Could you repeat every line below exactly, skipping the images?

→ INFORMATION PROVIDED
++++++++++
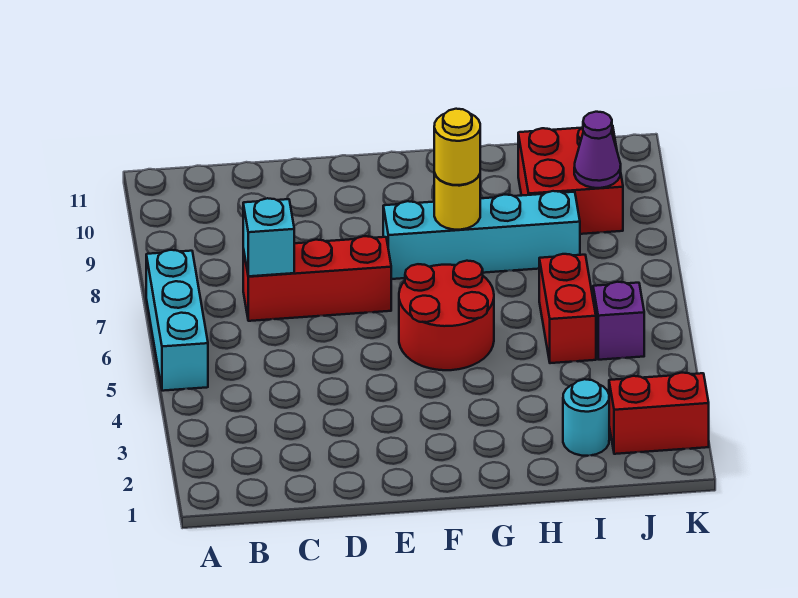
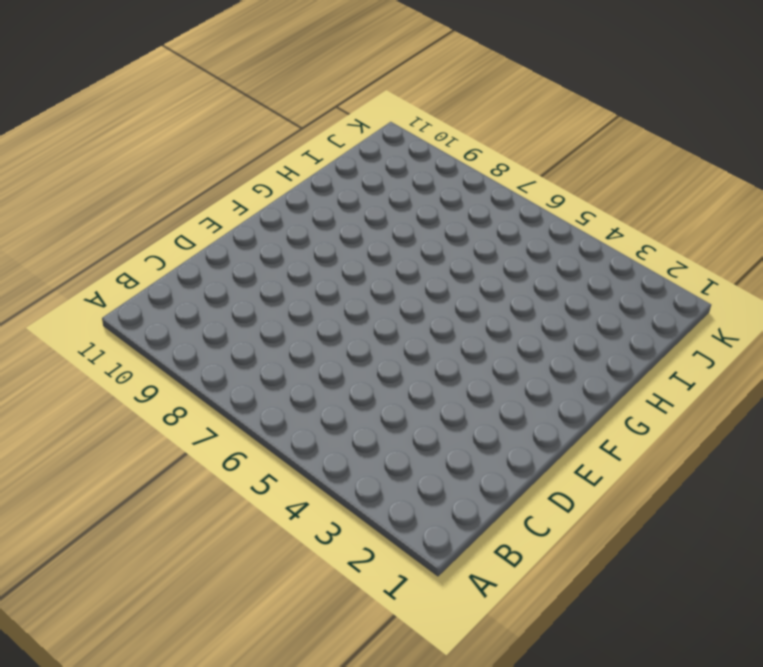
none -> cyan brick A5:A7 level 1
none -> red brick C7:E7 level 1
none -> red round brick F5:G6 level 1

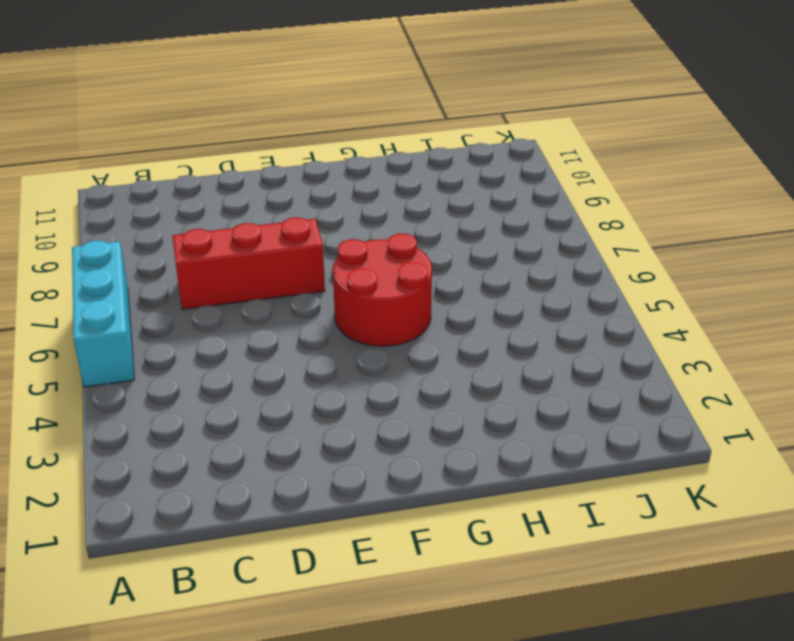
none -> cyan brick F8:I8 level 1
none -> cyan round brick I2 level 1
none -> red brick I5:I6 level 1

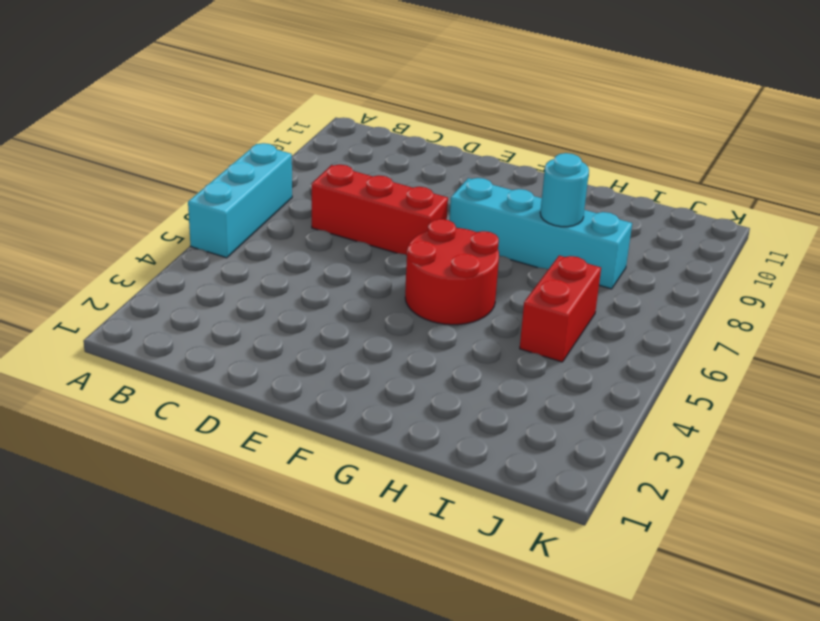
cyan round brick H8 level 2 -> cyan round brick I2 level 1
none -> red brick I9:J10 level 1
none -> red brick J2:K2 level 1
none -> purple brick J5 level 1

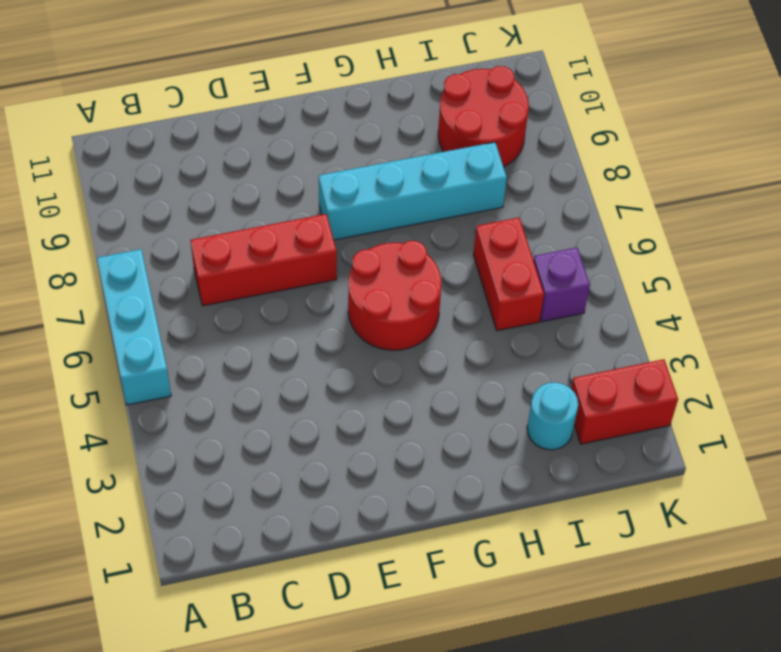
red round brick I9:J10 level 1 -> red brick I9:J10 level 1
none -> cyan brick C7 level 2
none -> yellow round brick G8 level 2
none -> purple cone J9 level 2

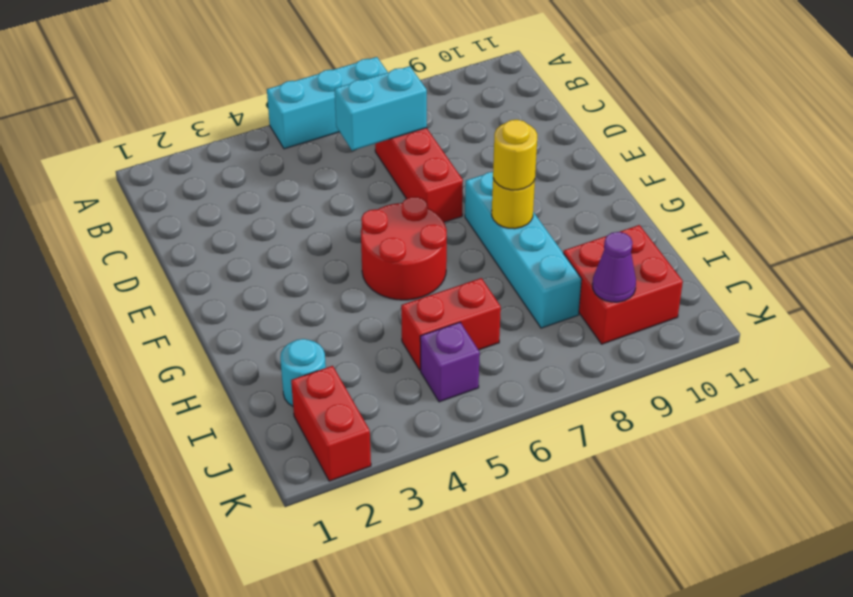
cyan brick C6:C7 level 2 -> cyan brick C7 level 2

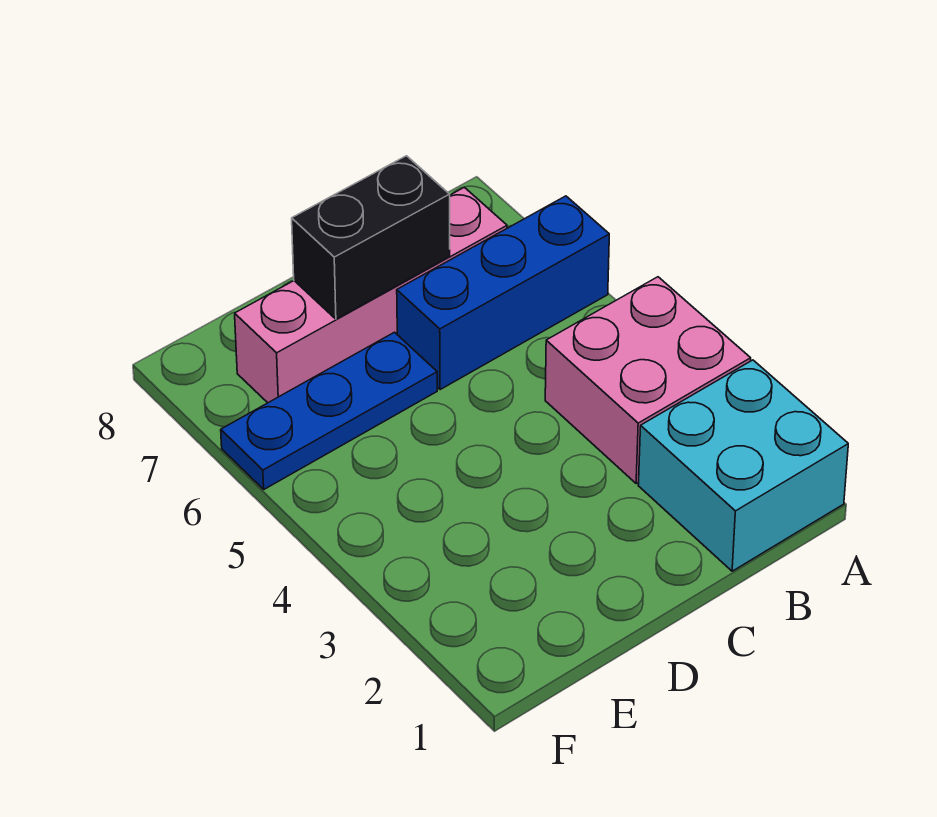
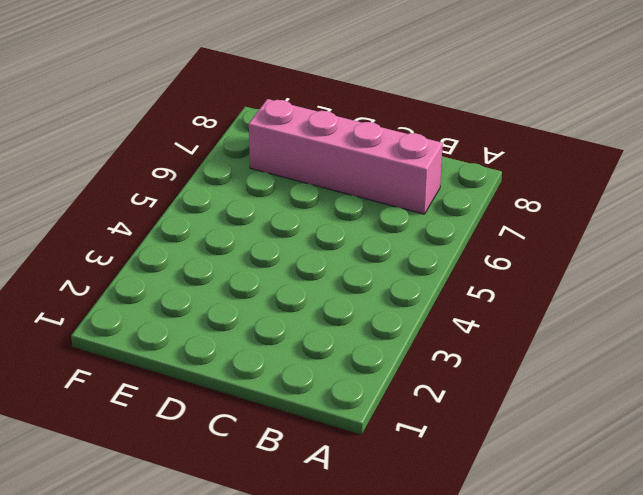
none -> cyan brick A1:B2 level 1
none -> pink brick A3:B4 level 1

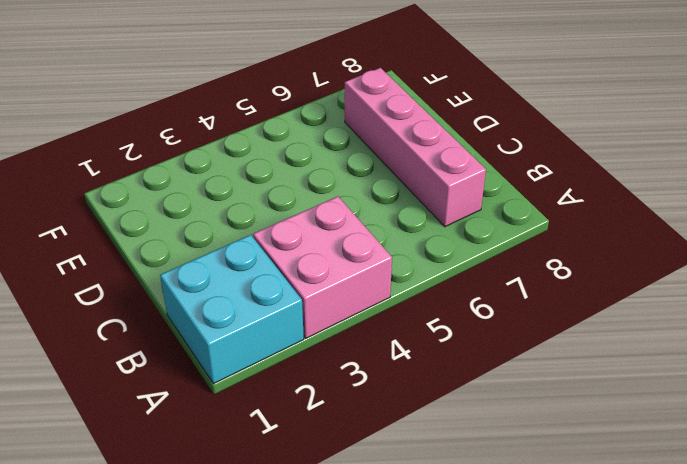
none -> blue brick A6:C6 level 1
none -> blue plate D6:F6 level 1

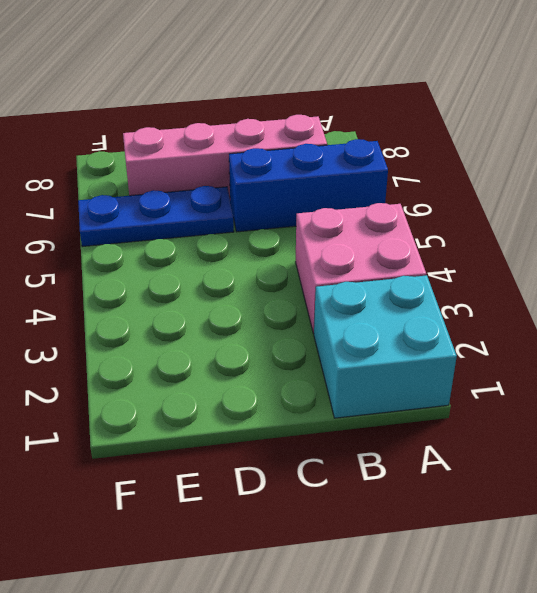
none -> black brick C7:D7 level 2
++++++++++
→ OUTPUT
none -> cyan brick A5:A7 level 1
none -> red brick C7:E7 level 1
none -> red round brick F5:G6 level 1

none -> cyan brick F8:I8 level 1
none -> cyan round brick I2 level 1
none -> red brick I5:I6 level 1

cyan round brick H8 level 2 -> cyan round brick I2 level 1
none -> red brick I9:J10 level 1
none -> red brick J2:K2 level 1
none -> purple brick J5 level 1

red round brick I9:J10 level 1 -> red brick I9:J10 level 1
none -> cyan brick C7 level 2
none -> yellow round brick G8 level 2
none -> purple cone J9 level 2

cyan brick C6:C7 level 2 -> cyan brick C7 level 2

none -> cyan brick A1:B2 level 1
none -> pink brick A3:B4 level 1

none -> blue brick A6:C6 level 1
none -> blue plate D6:F6 level 1

none -> black brick C7:D7 level 2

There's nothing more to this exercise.